● **Work to complete**
When a line of the records contains "robot", copy it.

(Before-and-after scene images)
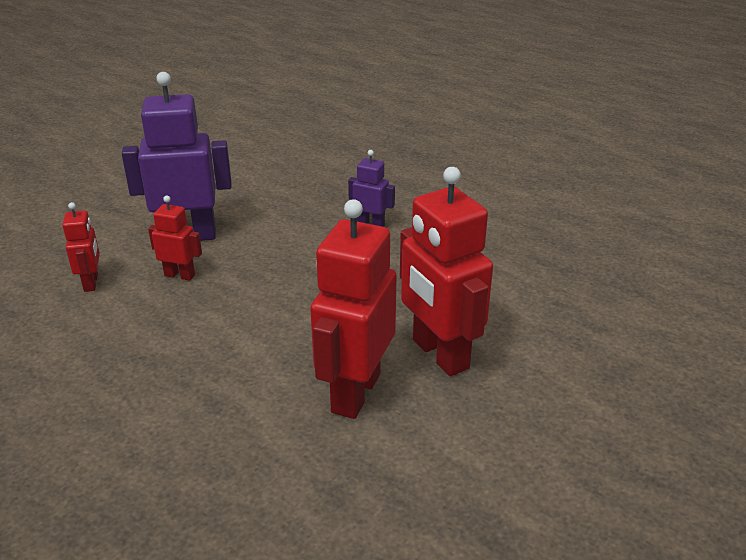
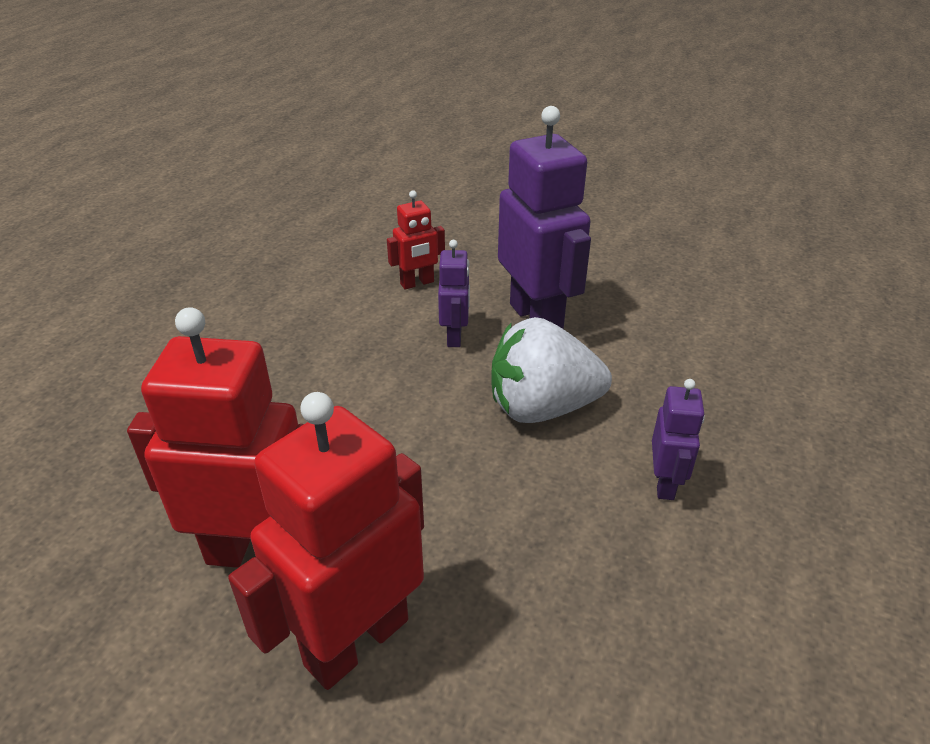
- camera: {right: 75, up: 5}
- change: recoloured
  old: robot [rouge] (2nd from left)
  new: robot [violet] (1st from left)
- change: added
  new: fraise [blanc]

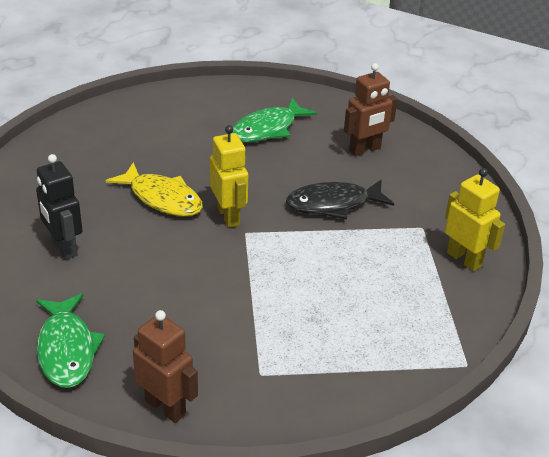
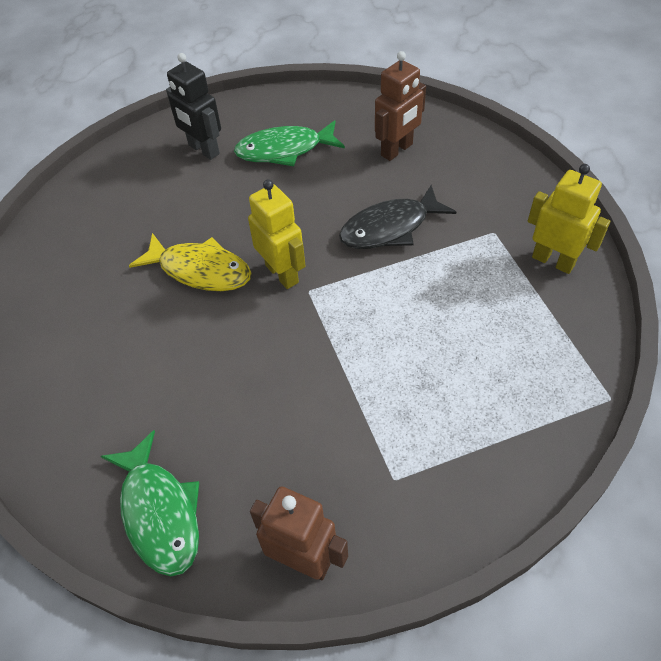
- camera: {right: -10, up: 15}
- change: moved
  old: robot [noir]
- change: turned
  old: poisson [vert] (2nd from left)
  degrees: 45

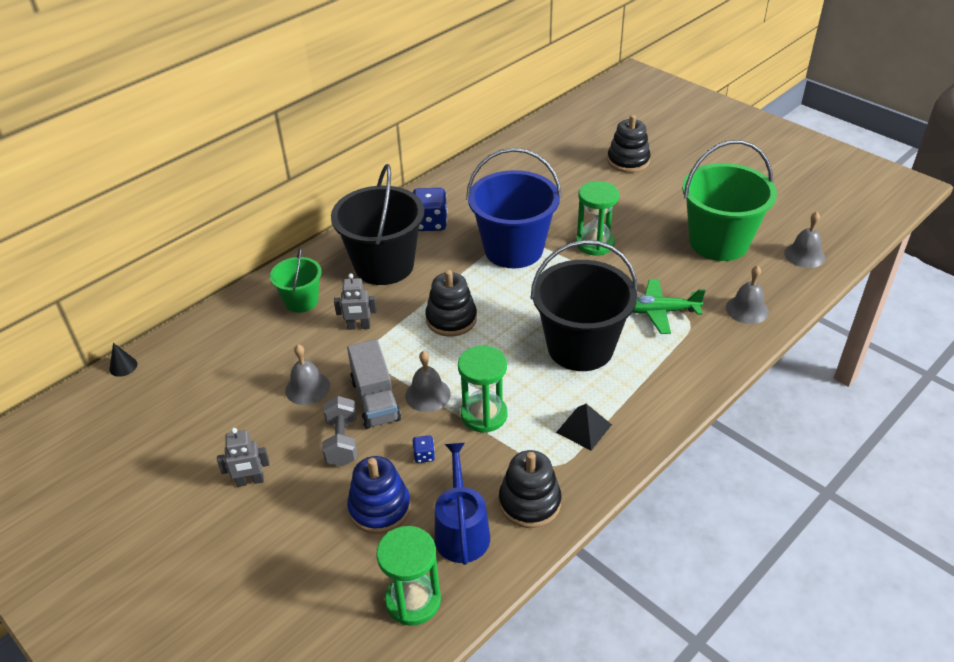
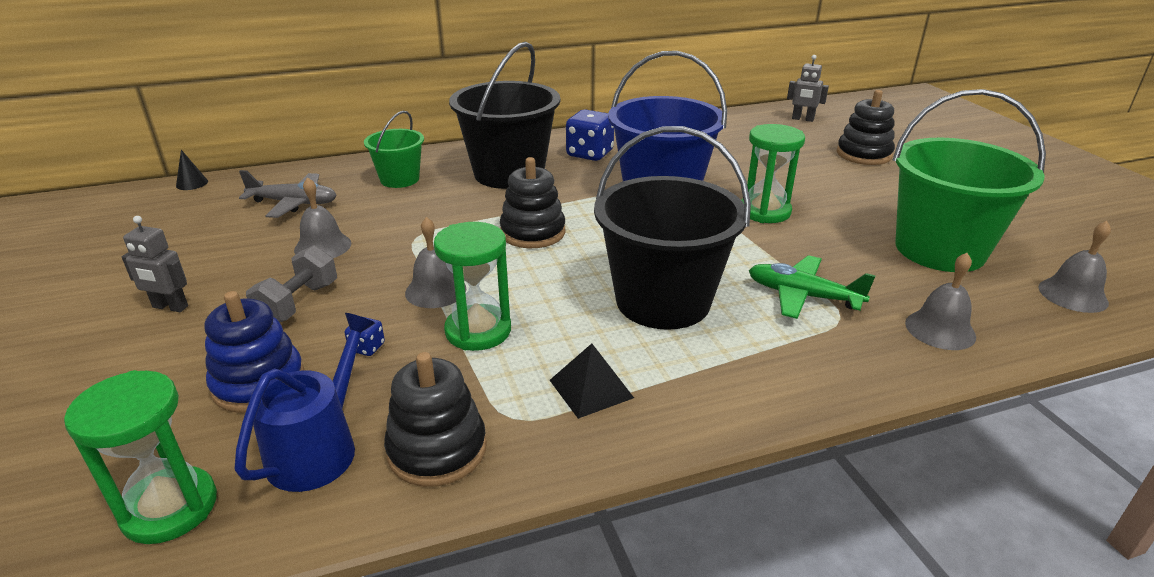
- camera: {right: 25, up: -10}
- change: added
  new: avion [gris]
- change: moved
  old: robot [gris] (2nd from left)
- change: removed
  old: camion [gris]

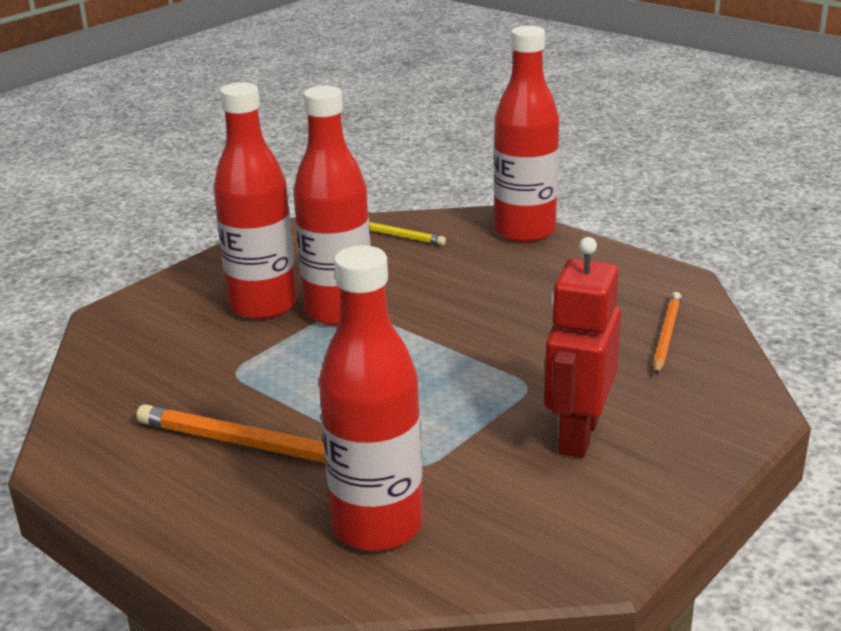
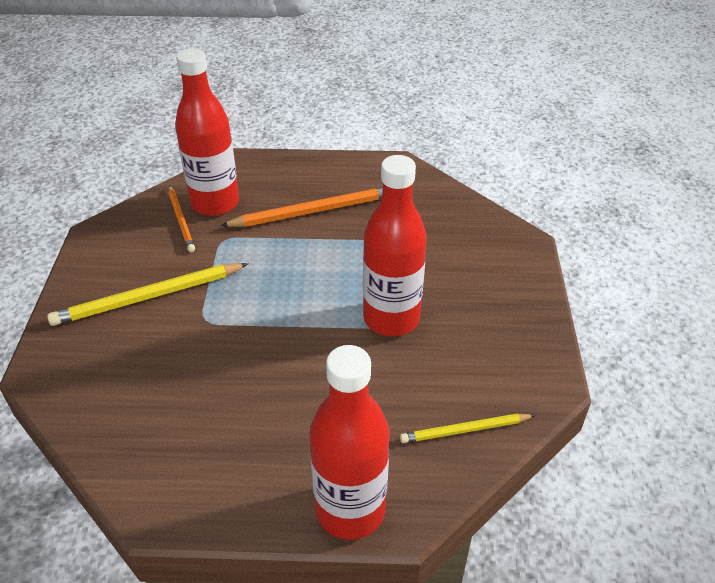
- camera: {right: 140, up: 15}
- change: replaced
  old: robot [rouge]
  new: crayon [jaune] (1st from left)
- change: moved
  old: crayon [orange] (2nd from left in the first image)
  new: crayon [orange] (1st from left)
- change: removed
  old: bouteille [rouge] (1st from left)

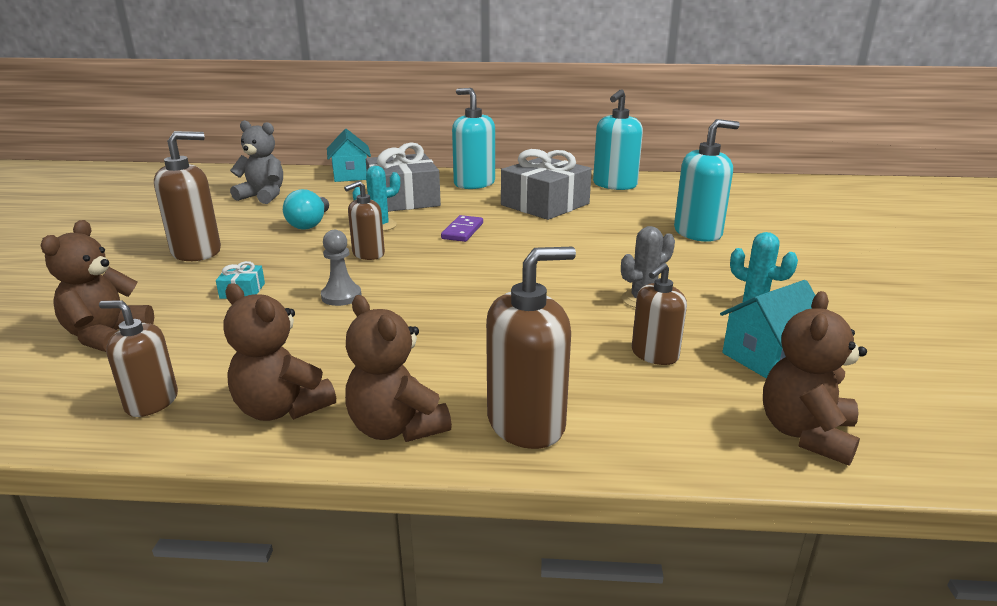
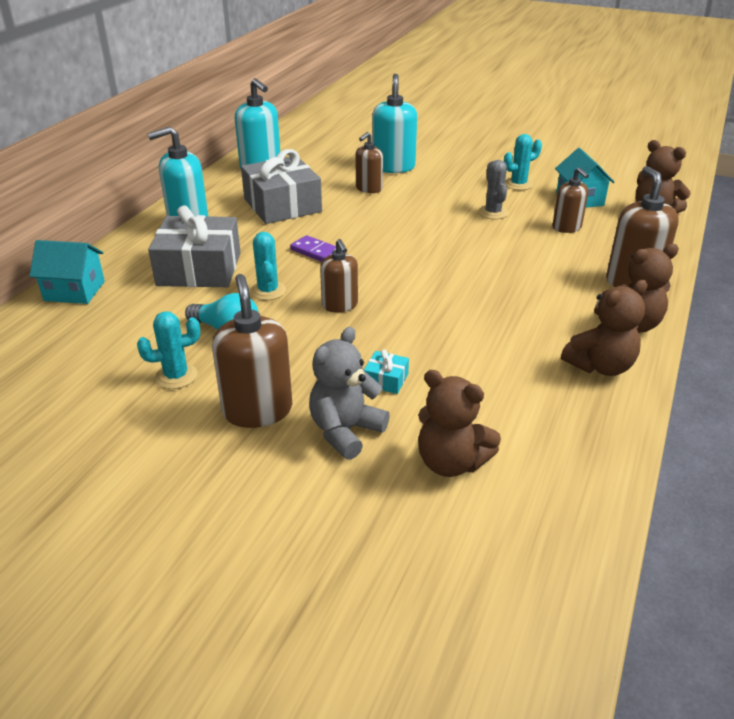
- camera: {right: -70, up: 10}
- change: added
  new: cactus [turquoise] (1st from left)
- change: moved
  old: ours en peluche [gris]
- change: moved
  old: distributeur de savon [marron] (1st from left in the first image)
  new: distributeur de savon [marron] (3rd from left)
- change: removed
  old: pion [gris]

● **Result of this task**
  old: robot [rouge] (2nd from left)
  new: robot [violet] (1st from left)
  old: robot [noir]
  old: robot [gris] (2nd from left)
  old: robot [rouge]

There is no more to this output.